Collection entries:
%%
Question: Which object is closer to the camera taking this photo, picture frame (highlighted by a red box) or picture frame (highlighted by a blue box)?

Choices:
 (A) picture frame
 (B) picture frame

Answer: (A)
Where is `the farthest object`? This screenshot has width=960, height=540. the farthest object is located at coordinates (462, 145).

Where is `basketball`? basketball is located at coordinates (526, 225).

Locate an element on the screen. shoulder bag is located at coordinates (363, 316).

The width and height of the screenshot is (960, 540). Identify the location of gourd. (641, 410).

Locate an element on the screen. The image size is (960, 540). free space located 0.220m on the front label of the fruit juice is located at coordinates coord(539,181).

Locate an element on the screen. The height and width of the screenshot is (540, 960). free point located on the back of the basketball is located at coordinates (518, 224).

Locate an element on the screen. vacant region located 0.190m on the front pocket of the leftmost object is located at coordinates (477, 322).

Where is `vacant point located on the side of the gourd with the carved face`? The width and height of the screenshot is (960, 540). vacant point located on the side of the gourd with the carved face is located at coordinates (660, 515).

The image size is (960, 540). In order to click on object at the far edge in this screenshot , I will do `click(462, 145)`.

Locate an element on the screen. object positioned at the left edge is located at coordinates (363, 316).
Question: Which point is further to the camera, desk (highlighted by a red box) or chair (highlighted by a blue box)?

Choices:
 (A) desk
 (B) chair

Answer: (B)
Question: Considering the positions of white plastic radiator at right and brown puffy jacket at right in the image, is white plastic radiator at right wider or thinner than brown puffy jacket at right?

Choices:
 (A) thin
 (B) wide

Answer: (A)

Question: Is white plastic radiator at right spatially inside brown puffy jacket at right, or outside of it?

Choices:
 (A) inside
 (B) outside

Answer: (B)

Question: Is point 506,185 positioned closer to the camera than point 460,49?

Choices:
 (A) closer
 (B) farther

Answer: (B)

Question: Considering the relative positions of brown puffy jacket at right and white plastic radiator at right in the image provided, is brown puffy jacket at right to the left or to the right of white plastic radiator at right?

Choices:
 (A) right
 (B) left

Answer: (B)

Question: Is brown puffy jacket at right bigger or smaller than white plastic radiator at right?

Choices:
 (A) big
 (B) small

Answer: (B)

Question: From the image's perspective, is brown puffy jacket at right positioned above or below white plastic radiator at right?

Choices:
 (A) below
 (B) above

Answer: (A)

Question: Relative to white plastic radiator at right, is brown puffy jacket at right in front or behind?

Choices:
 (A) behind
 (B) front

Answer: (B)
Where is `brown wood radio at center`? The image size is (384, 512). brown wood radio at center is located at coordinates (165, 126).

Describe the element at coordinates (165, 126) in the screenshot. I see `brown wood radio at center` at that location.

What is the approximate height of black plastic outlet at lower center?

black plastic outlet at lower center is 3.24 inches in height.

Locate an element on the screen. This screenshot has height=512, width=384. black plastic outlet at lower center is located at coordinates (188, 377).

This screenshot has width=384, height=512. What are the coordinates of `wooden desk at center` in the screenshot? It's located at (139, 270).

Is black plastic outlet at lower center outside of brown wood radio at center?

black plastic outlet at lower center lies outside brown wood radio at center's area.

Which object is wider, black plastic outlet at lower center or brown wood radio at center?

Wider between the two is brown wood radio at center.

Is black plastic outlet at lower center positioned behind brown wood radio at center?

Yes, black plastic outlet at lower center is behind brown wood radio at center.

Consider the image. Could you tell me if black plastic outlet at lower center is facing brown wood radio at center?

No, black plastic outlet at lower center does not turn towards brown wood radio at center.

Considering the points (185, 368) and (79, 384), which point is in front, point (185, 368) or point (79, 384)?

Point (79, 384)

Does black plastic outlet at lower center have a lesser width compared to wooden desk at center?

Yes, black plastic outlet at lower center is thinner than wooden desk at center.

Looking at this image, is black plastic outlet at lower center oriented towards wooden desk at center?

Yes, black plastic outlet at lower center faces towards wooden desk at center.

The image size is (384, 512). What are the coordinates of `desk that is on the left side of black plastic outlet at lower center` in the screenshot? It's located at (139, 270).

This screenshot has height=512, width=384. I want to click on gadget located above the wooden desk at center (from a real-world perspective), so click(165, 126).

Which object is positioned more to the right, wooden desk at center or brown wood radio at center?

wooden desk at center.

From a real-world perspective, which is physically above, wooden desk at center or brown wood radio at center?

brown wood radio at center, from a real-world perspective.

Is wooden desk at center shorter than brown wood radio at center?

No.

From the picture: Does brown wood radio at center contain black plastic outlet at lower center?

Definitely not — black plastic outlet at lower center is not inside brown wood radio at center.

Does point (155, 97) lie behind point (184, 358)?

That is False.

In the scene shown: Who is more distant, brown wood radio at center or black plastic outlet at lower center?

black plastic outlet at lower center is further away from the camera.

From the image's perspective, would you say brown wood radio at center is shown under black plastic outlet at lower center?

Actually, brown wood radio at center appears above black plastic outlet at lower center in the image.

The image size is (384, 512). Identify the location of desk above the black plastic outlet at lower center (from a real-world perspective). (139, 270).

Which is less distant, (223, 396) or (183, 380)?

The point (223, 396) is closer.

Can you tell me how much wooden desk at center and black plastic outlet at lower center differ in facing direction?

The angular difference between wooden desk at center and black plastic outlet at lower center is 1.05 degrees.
%%
* [What is required]: Copy out every one of the lines above word for word.

* [The response]:
Question: Which object is closer to the camera taking this photo, picture frame (highlighted by a red box) or picture frame (highlighted by a blue box)?

Choices:
 (A) picture frame
 (B) picture frame

Answer: (A)
Where is `the farthest object`? This screenshot has width=960, height=540. the farthest object is located at coordinates (462, 145).

Where is `basketball`? basketball is located at coordinates (526, 225).

Locate an element on the screen. shoulder bag is located at coordinates (363, 316).

The width and height of the screenshot is (960, 540). Identify the location of gourd. (641, 410).

Locate an element on the screen. The image size is (960, 540). free space located 0.220m on the front label of the fruit juice is located at coordinates coord(539,181).

Locate an element on the screen. The height and width of the screenshot is (540, 960). free point located on the back of the basketball is located at coordinates (518, 224).

Locate an element on the screen. vacant region located 0.190m on the front pocket of the leftmost object is located at coordinates (477, 322).

Where is `vacant point located on the side of the gourd with the carved face`? The width and height of the screenshot is (960, 540). vacant point located on the side of the gourd with the carved face is located at coordinates (660, 515).

The image size is (960, 540). In order to click on object at the far edge in this screenshot , I will do `click(462, 145)`.

Locate an element on the screen. object positioned at the left edge is located at coordinates (363, 316).
Question: Which point is further to the camera, desk (highlighted by a red box) or chair (highlighted by a blue box)?

Choices:
 (A) desk
 (B) chair

Answer: (B)
Question: Considering the positions of white plastic radiator at right and brown puffy jacket at right in the image, is white plastic radiator at right wider or thinner than brown puffy jacket at right?

Choices:
 (A) thin
 (B) wide

Answer: (A)

Question: Is white plastic radiator at right spatially inside brown puffy jacket at right, or outside of it?

Choices:
 (A) inside
 (B) outside

Answer: (B)

Question: Is point 506,185 positioned closer to the camera than point 460,49?

Choices:
 (A) closer
 (B) farther

Answer: (B)

Question: Considering the relative positions of brown puffy jacket at right and white plastic radiator at right in the image provided, is brown puffy jacket at right to the left or to the right of white plastic radiator at right?

Choices:
 (A) right
 (B) left

Answer: (B)

Question: Is brown puffy jacket at right bigger or smaller than white plastic radiator at right?

Choices:
 (A) big
 (B) small

Answer: (B)

Question: From the image's perspective, is brown puffy jacket at right positioned above or below white plastic radiator at right?

Choices:
 (A) below
 (B) above

Answer: (A)

Question: Relative to white plastic radiator at right, is brown puffy jacket at right in front or behind?

Choices:
 (A) behind
 (B) front

Answer: (B)
Where is `brown wood radio at center`? The image size is (384, 512). brown wood radio at center is located at coordinates (165, 126).

Describe the element at coordinates (165, 126) in the screenshot. I see `brown wood radio at center` at that location.

What is the approximate height of black plastic outlet at lower center?

black plastic outlet at lower center is 3.24 inches in height.

Locate an element on the screen. This screenshot has height=512, width=384. black plastic outlet at lower center is located at coordinates (188, 377).

This screenshot has width=384, height=512. What are the coordinates of `wooden desk at center` in the screenshot? It's located at (139, 270).

Is black plastic outlet at lower center outside of brown wood radio at center?

black plastic outlet at lower center lies outside brown wood radio at center's area.

Which object is wider, black plastic outlet at lower center or brown wood radio at center?

Wider between the two is brown wood radio at center.

Is black plastic outlet at lower center positioned behind brown wood radio at center?

Yes, black plastic outlet at lower center is behind brown wood radio at center.

Consider the image. Could you tell me if black plastic outlet at lower center is facing brown wood radio at center?

No, black plastic outlet at lower center does not turn towards brown wood radio at center.

Considering the points (185, 368) and (79, 384), which point is in front, point (185, 368) or point (79, 384)?

Point (79, 384)

Does black plastic outlet at lower center have a lesser width compared to wooden desk at center?

Yes, black plastic outlet at lower center is thinner than wooden desk at center.

Looking at this image, is black plastic outlet at lower center oriented towards wooden desk at center?

Yes, black plastic outlet at lower center faces towards wooden desk at center.

The image size is (384, 512). What are the coordinates of `desk that is on the left side of black plastic outlet at lower center` in the screenshot? It's located at (139, 270).

This screenshot has height=512, width=384. I want to click on gadget located above the wooden desk at center (from a real-world perspective), so click(165, 126).

Which object is positioned more to the right, wooden desk at center or brown wood radio at center?

wooden desk at center.

From a real-world perspective, which is physically above, wooden desk at center or brown wood radio at center?

brown wood radio at center, from a real-world perspective.

Is wooden desk at center shorter than brown wood radio at center?

No.

From the picture: Does brown wood radio at center contain black plastic outlet at lower center?

Definitely not — black plastic outlet at lower center is not inside brown wood radio at center.

Does point (155, 97) lie behind point (184, 358)?

That is False.

In the scene shown: Who is more distant, brown wood radio at center or black plastic outlet at lower center?

black plastic outlet at lower center is further away from the camera.

From the image's perspective, would you say brown wood radio at center is shown under black plastic outlet at lower center?

Actually, brown wood radio at center appears above black plastic outlet at lower center in the image.

The image size is (384, 512). Identify the location of desk above the black plastic outlet at lower center (from a real-world perspective). (139, 270).

Which is less distant, (223, 396) or (183, 380)?

The point (223, 396) is closer.

Can you tell me how much wooden desk at center and black plastic outlet at lower center differ in facing direction?

The angular difference between wooden desk at center and black plastic outlet at lower center is 1.05 degrees.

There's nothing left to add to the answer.